*Goal of the exercise*: Transcribe the records that follow in their entirety, omitting any pictures.

═══ Input ═══

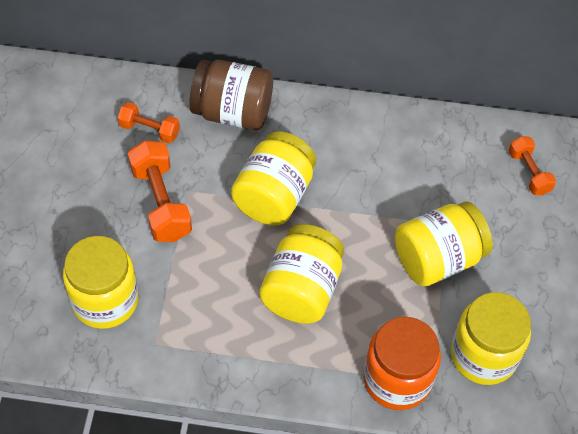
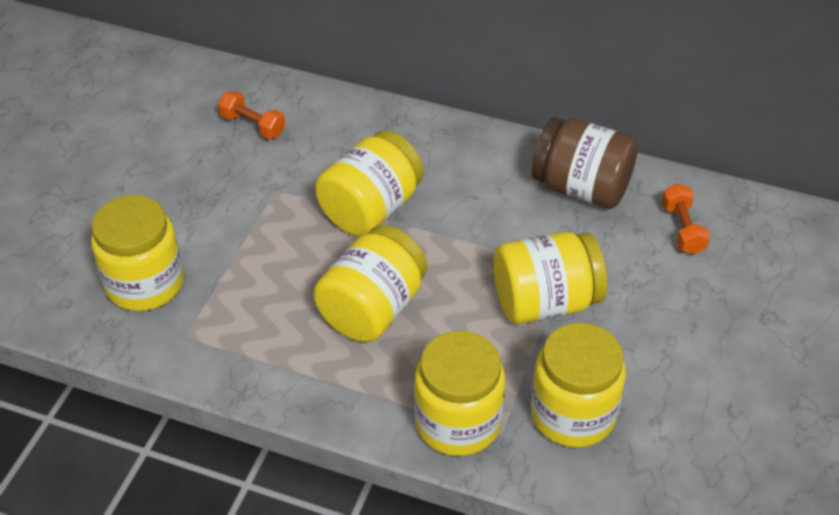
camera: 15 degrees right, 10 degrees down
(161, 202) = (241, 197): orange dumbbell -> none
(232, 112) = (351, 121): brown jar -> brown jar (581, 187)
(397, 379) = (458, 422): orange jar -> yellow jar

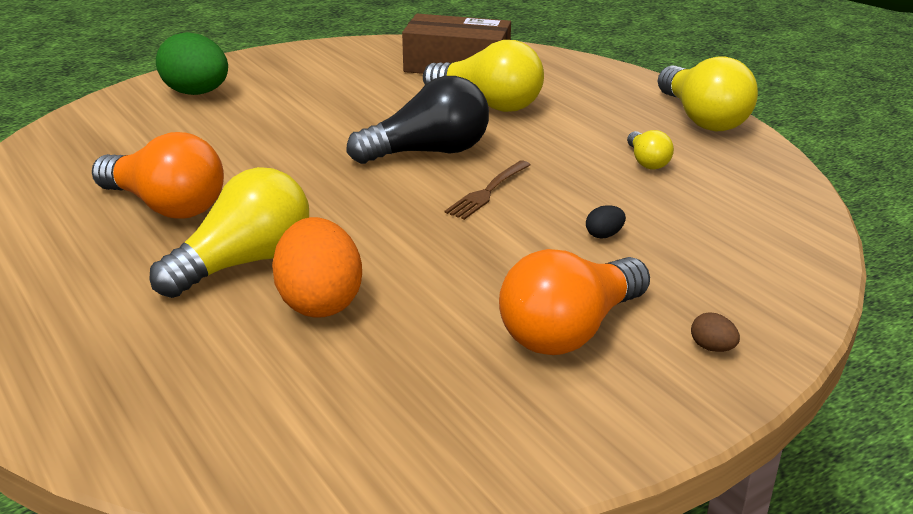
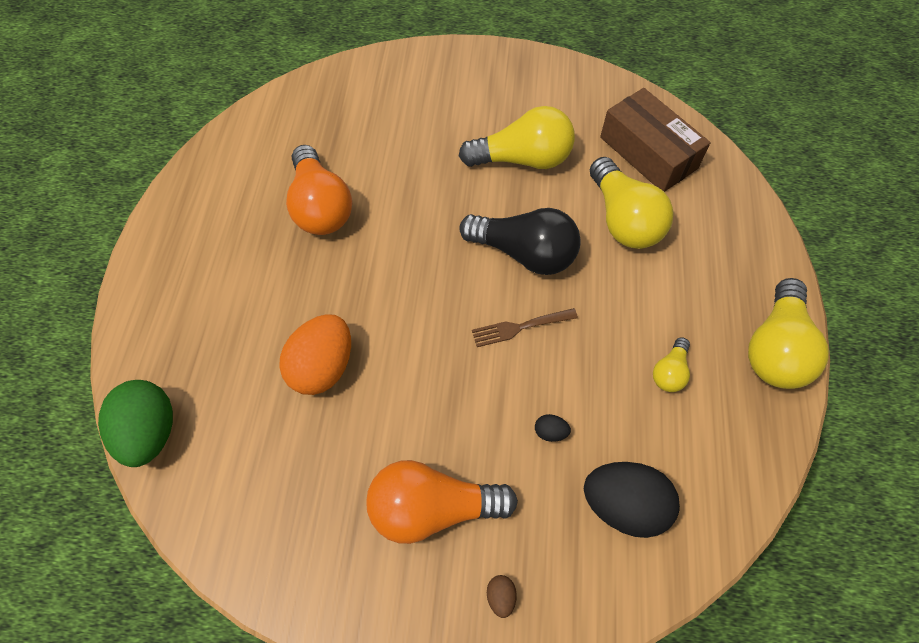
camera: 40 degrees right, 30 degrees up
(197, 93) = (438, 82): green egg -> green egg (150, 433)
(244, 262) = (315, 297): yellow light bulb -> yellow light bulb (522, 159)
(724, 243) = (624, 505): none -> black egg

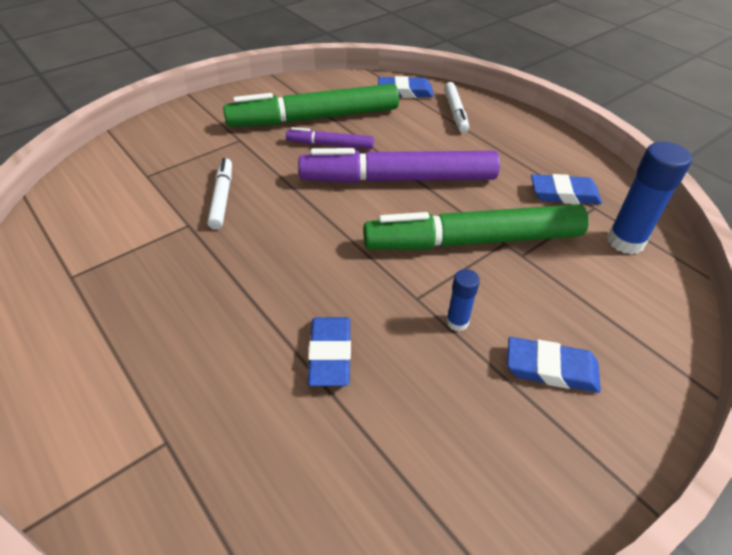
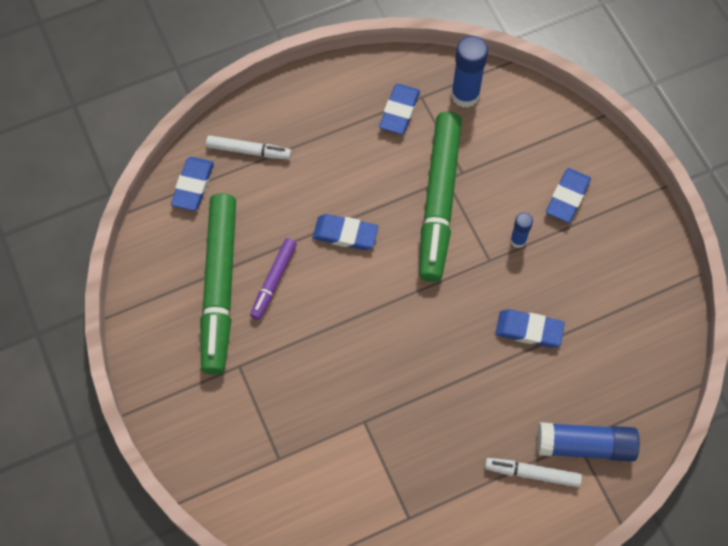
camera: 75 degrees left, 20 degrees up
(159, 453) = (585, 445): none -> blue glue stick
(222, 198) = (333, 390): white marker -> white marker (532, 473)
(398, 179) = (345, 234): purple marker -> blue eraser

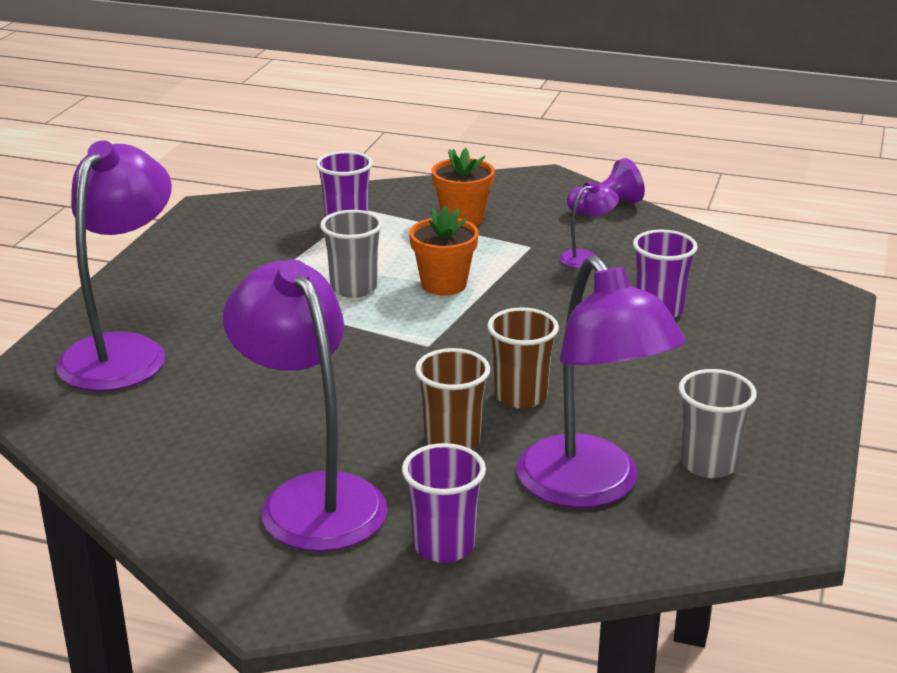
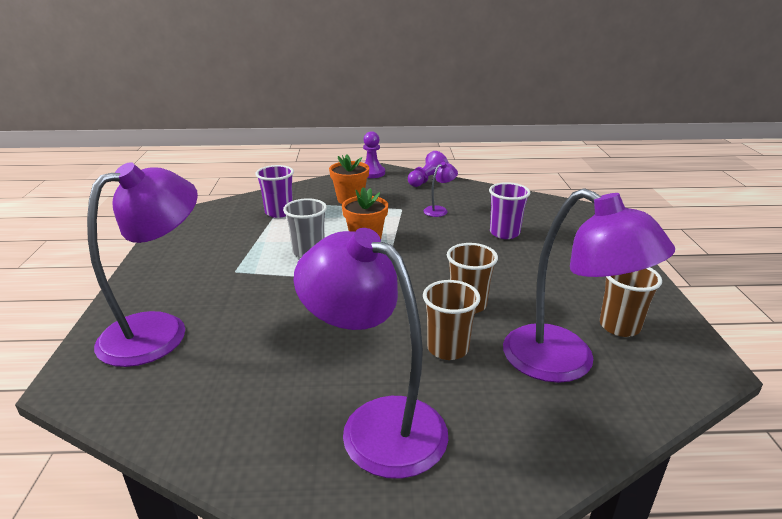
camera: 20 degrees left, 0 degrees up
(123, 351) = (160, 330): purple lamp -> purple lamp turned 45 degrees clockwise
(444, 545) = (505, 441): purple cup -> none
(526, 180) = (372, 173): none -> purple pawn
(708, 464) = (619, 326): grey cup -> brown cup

═══

*Result*:
camera: 15 degrees right, 10 degrees down
(161, 202) = (241, 197): orange dumbbell -> none
(232, 112) = (351, 121): brown jar -> brown jar (581, 187)
(397, 379) = (458, 422): orange jar -> yellow jar

camera: 40 degrees right, 30 degrees up
(197, 93) = (438, 82): green egg -> green egg (150, 433)
(244, 262) = (315, 297): yellow light bulb -> yellow light bulb (522, 159)
(724, 243) = (624, 505): none -> black egg

camera: 75 degrees left, 20 degrees up
(159, 453) = (585, 445): none -> blue glue stick
(222, 198) = (333, 390): white marker -> white marker (532, 473)
(398, 179) = (345, 234): purple marker -> blue eraser

camera: 20 degrees left, 0 degrees up
(123, 351) = (160, 330): purple lamp -> purple lamp turned 45 degrees clockwise
(444, 545) = (505, 441): purple cup -> none
(526, 180) = (372, 173): none -> purple pawn
(708, 464) = (619, 326): grey cup -> brown cup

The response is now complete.